▶ AIM OF THE TASK
Every line from the one holding "green plate E5:F5 level 2 -> none" through the one holding "white slope J8:L8" in the data below must be returned exactly, both ends included, with pictures left out and nothing else added.

▶ DATASET EXTRACT

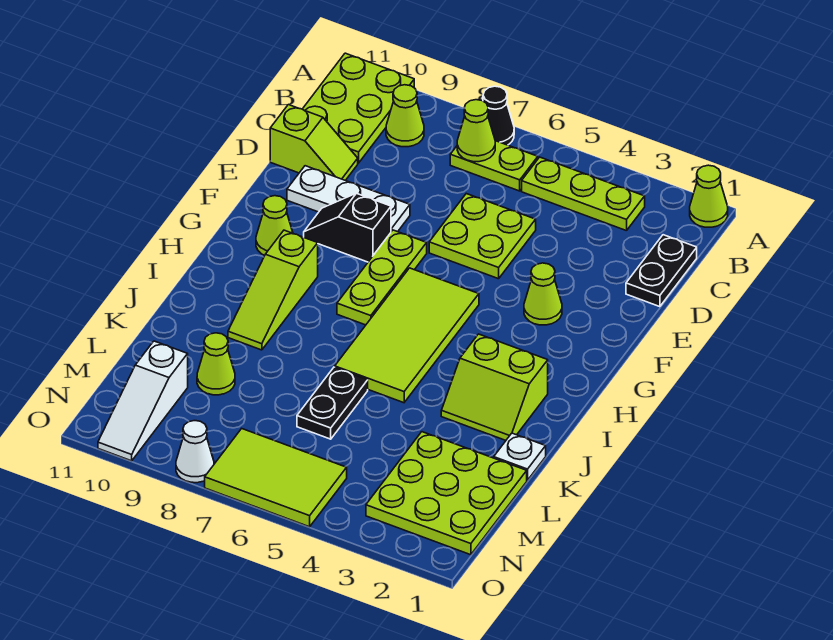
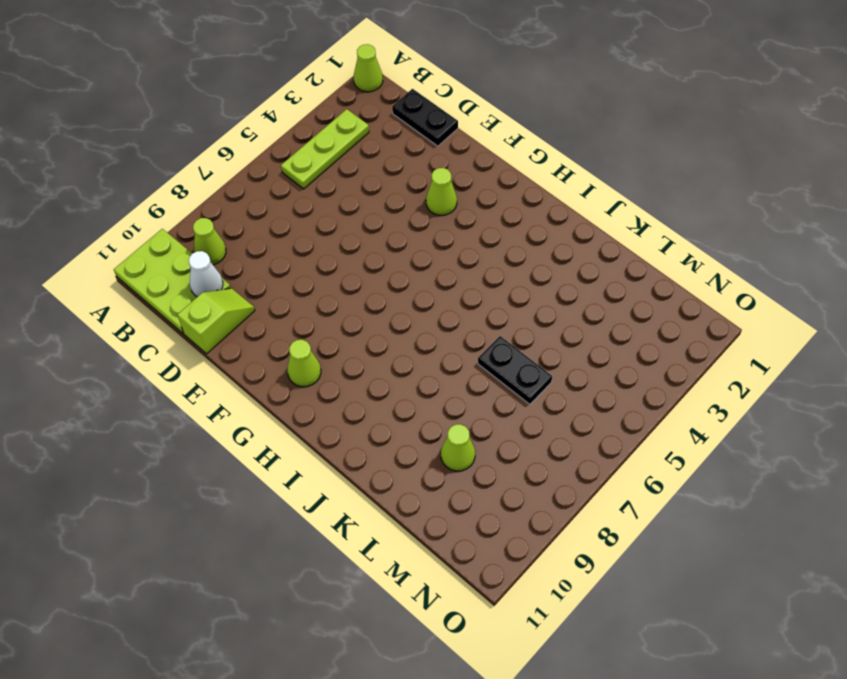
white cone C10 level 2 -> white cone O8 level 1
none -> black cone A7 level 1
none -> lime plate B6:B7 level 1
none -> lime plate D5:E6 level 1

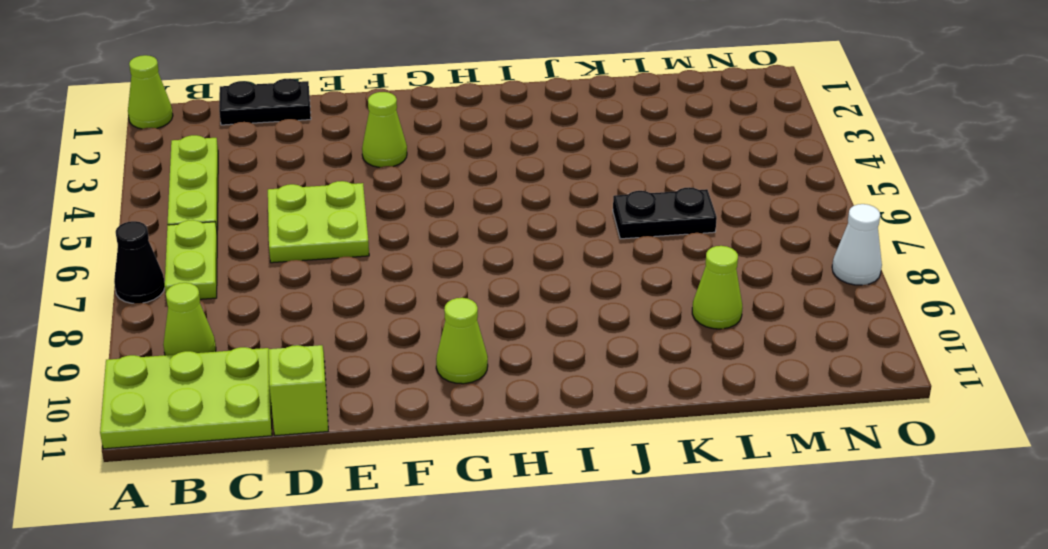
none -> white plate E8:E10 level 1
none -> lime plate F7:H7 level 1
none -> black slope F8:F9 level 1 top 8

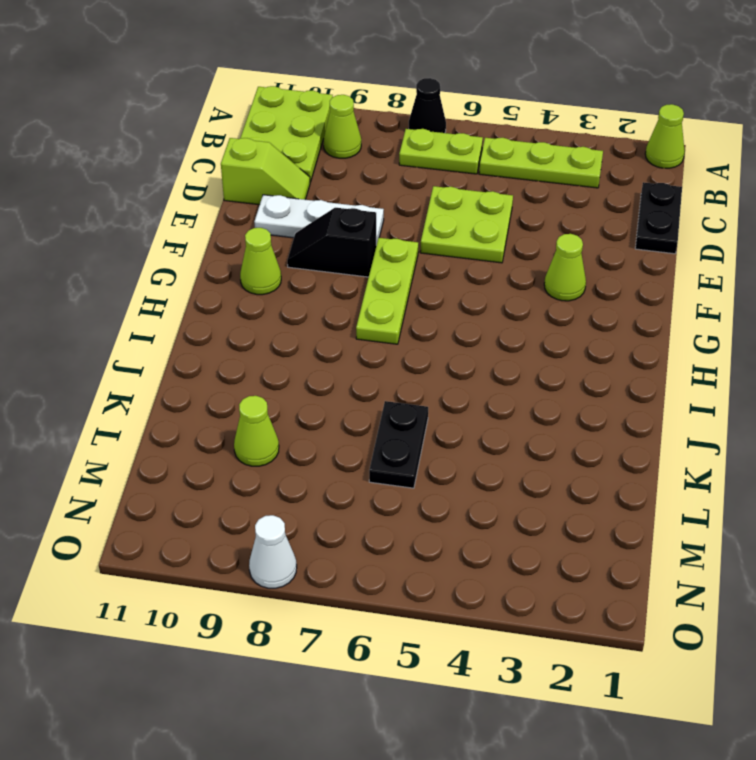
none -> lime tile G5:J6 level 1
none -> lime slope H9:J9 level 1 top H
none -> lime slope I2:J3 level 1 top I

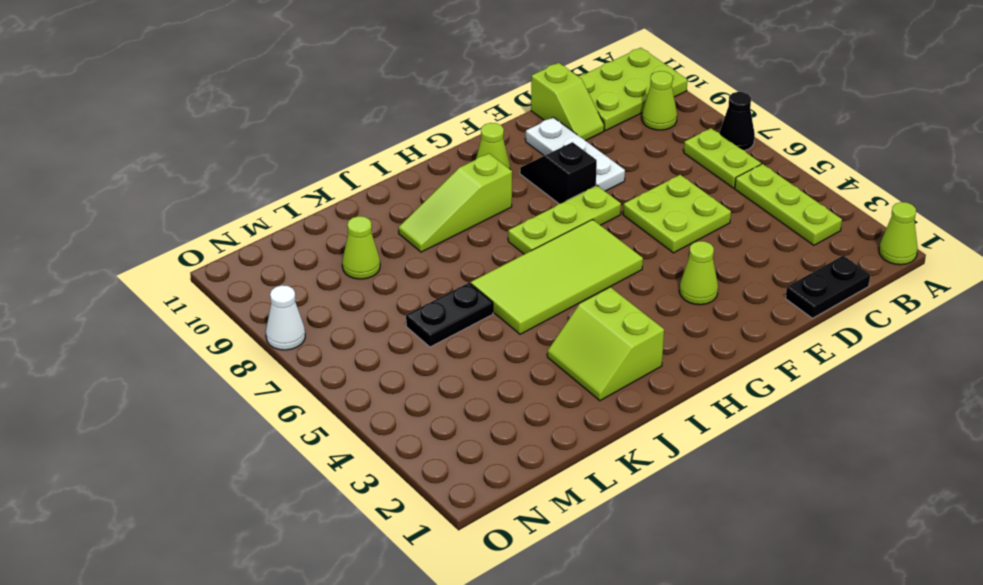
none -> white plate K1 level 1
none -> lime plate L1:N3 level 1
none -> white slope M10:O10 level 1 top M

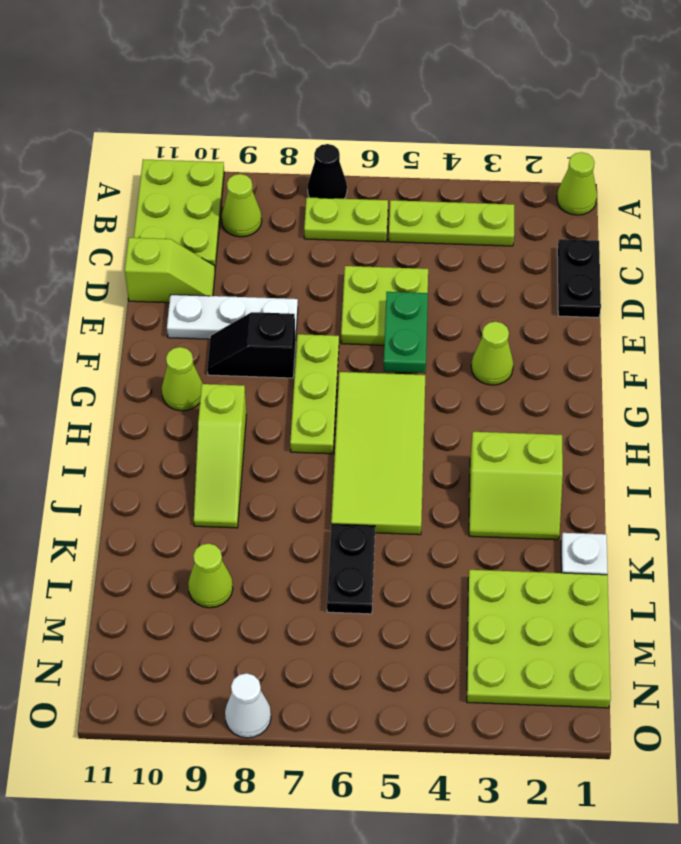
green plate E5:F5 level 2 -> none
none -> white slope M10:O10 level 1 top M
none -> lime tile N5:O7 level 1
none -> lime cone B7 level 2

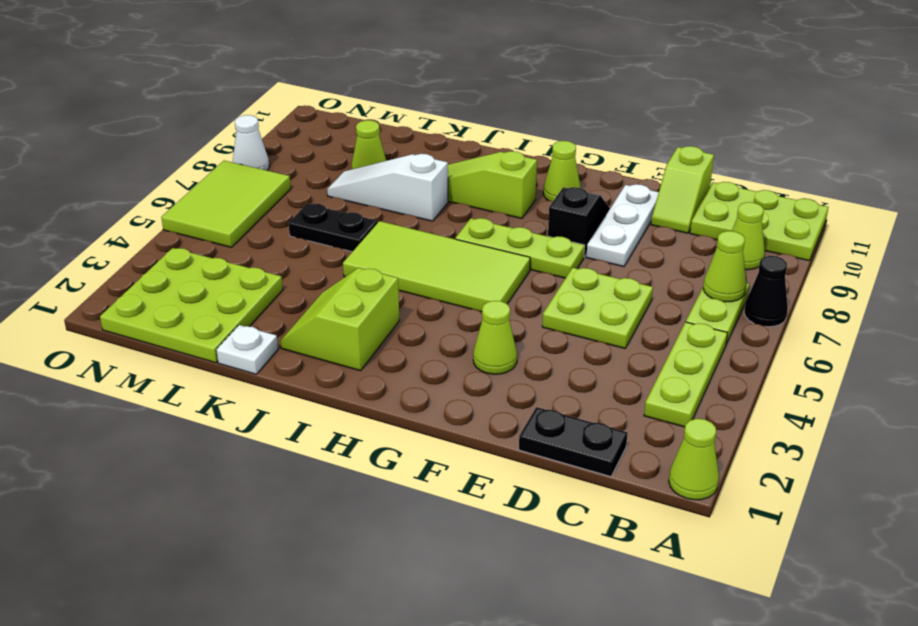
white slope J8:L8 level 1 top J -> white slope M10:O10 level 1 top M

...

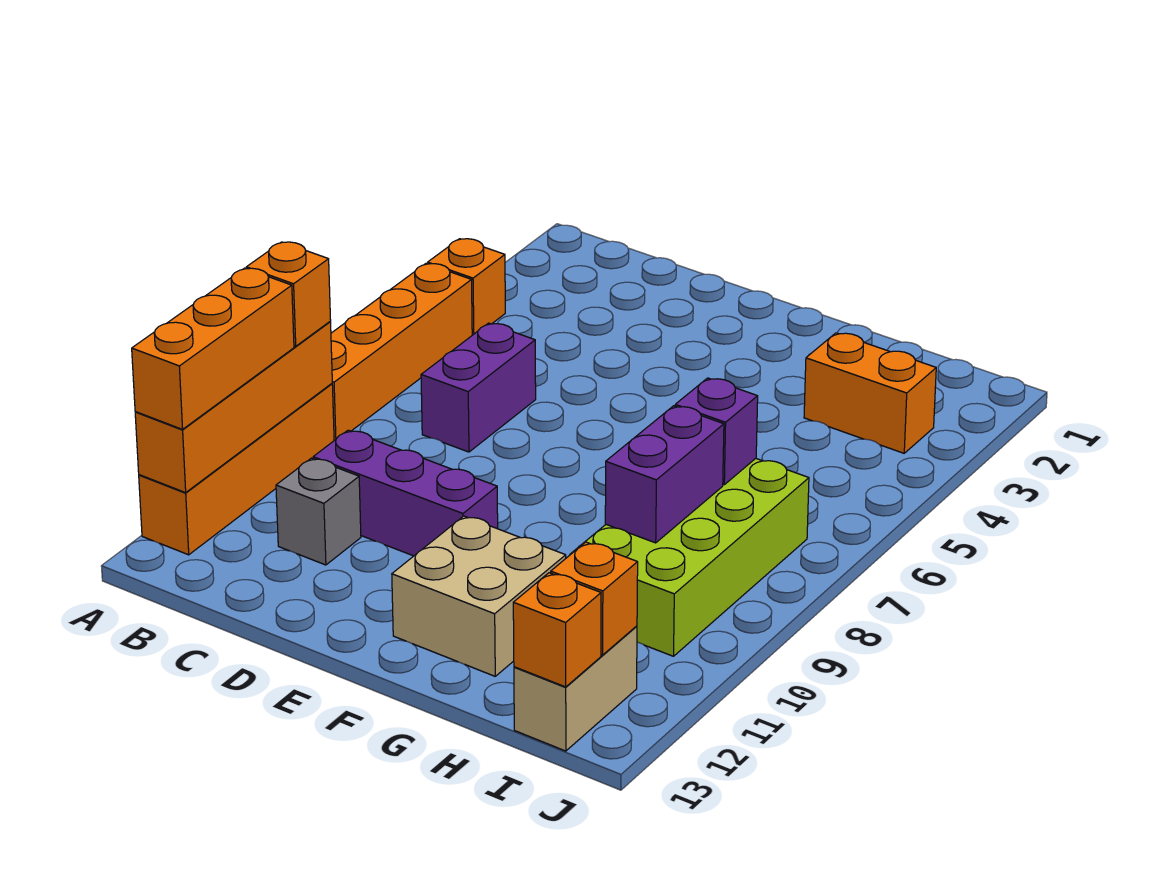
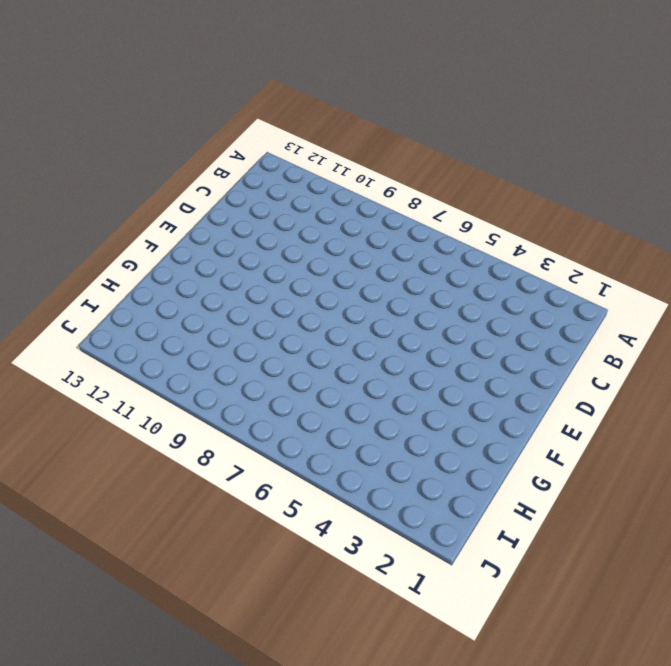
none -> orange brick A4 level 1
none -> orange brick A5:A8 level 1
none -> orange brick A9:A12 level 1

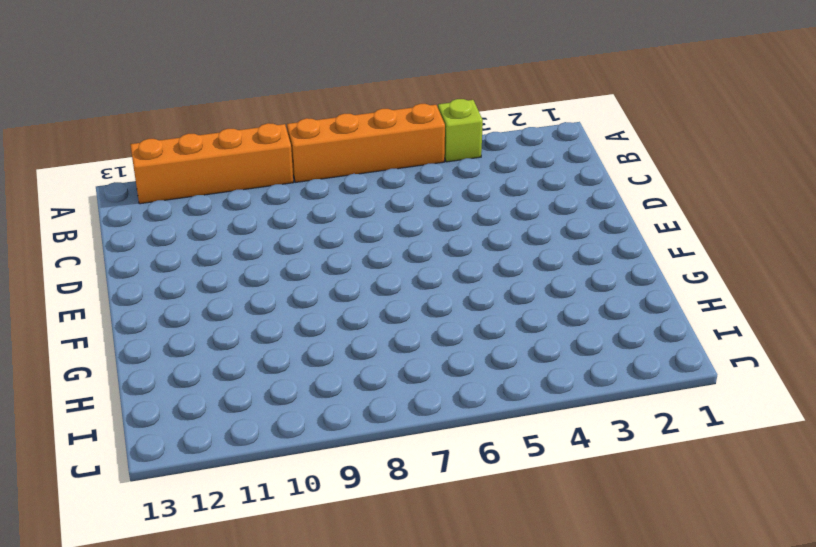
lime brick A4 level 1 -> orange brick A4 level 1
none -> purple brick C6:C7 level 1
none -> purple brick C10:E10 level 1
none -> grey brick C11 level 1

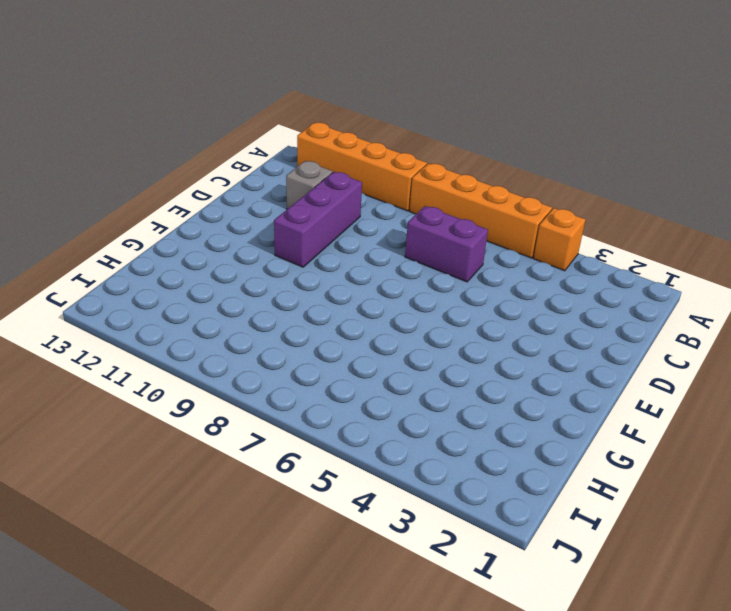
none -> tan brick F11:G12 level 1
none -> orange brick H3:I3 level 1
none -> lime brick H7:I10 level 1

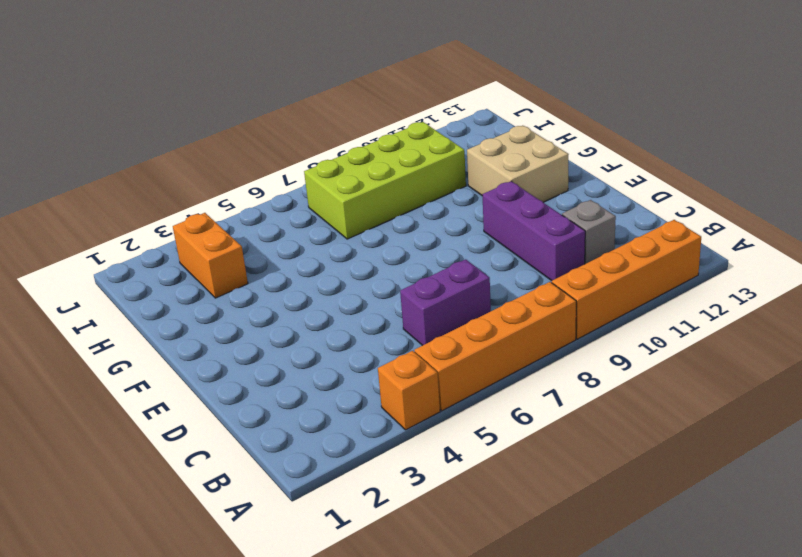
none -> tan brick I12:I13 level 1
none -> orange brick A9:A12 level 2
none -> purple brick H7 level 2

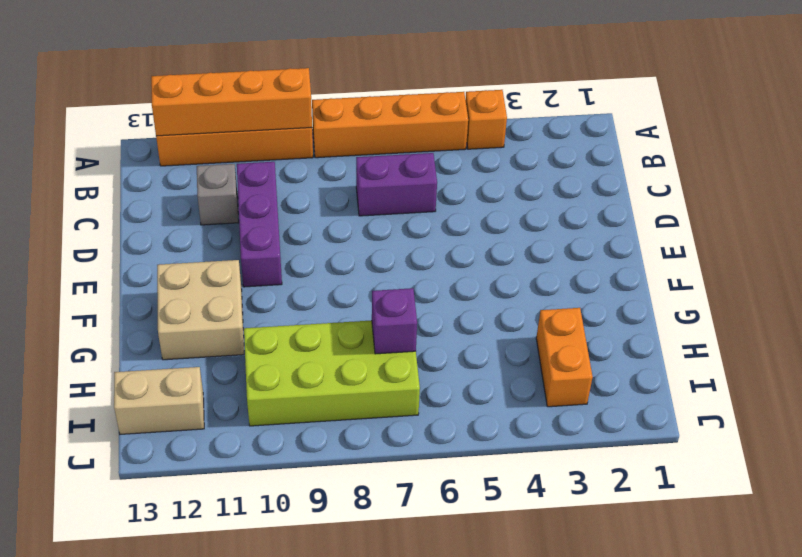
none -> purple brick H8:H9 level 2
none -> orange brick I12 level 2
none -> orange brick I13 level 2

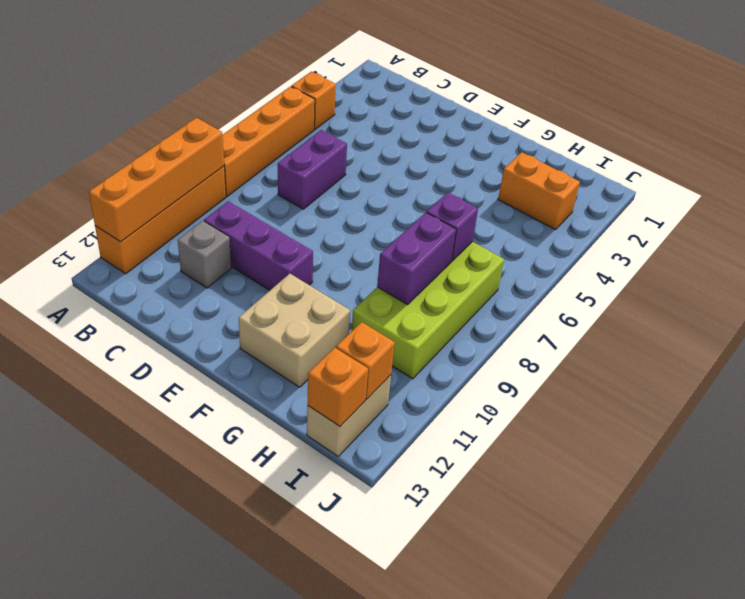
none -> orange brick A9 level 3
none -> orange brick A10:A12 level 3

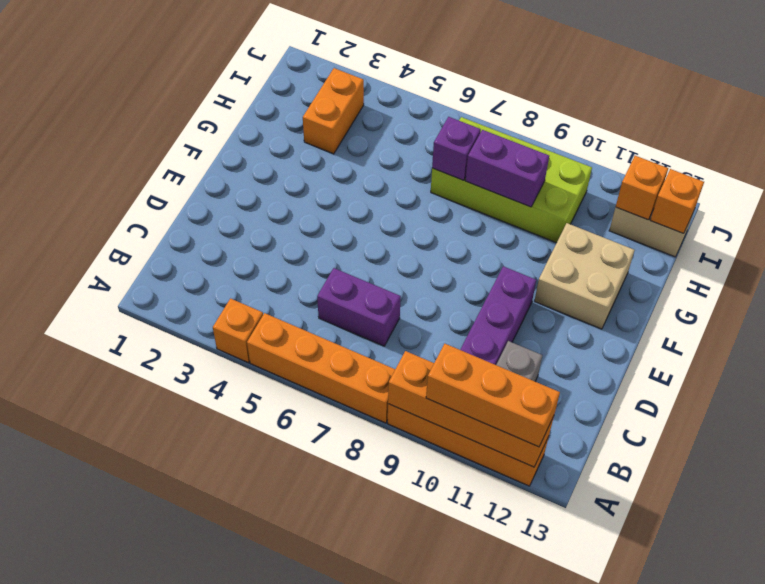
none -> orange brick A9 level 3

▶ RESPONSE BOX
green plate E5:F5 level 2 -> none
none -> white slope M10:O10 level 1 top M
none -> lime tile N5:O7 level 1
none -> lime cone B7 level 2

white slope J8:L8 level 1 top J -> white slope M10:O10 level 1 top M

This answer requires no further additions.